→ **EXERCISE REQUIREMENTS**
Restrict the output to the lines below starting at the one that contains "camera: 20 degrees right, 5 degrees down" and ending at the one that contains "(369, 281) = (419, 490): yellow gift -> none", and restate them word for word, both ends included.

→ **SOURCE DATA**
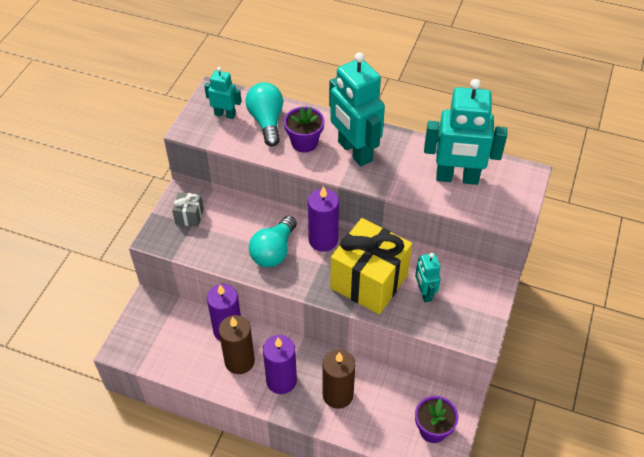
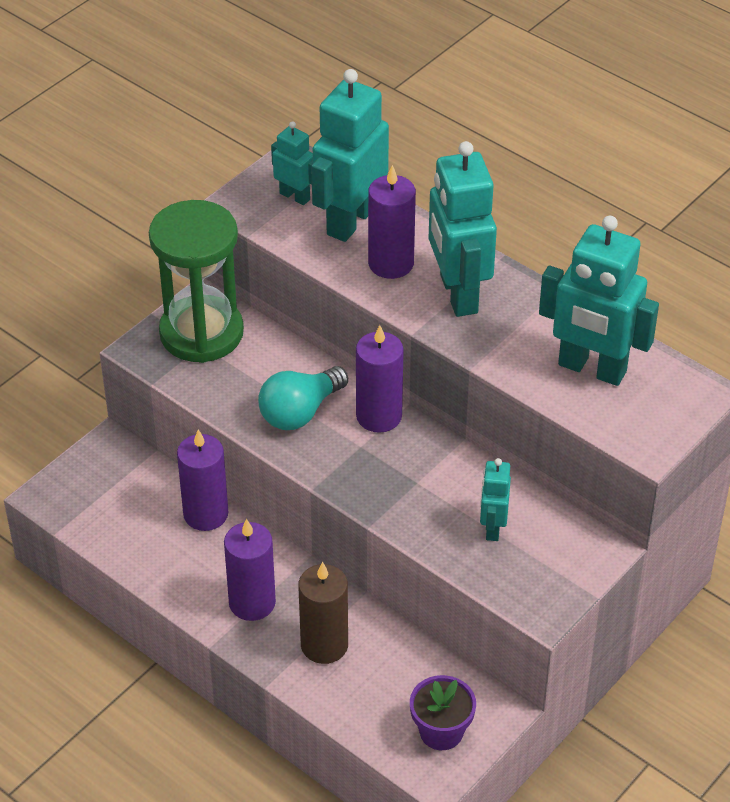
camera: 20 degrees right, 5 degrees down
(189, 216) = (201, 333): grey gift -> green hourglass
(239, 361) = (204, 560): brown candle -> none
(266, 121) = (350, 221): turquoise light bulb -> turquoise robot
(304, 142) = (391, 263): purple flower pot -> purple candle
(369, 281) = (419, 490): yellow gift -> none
--
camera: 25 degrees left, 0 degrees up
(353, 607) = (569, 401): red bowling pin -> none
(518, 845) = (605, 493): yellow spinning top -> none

→ **TASK ANSWER**
camera: 20 degrees right, 5 degrees down
(189, 216) = (201, 333): grey gift -> green hourglass
(239, 361) = (204, 560): brown candle -> none
(266, 121) = (350, 221): turquoise light bulb -> turquoise robot
(304, 142) = (391, 263): purple flower pot -> purple candle
(369, 281) = (419, 490): yellow gift -> none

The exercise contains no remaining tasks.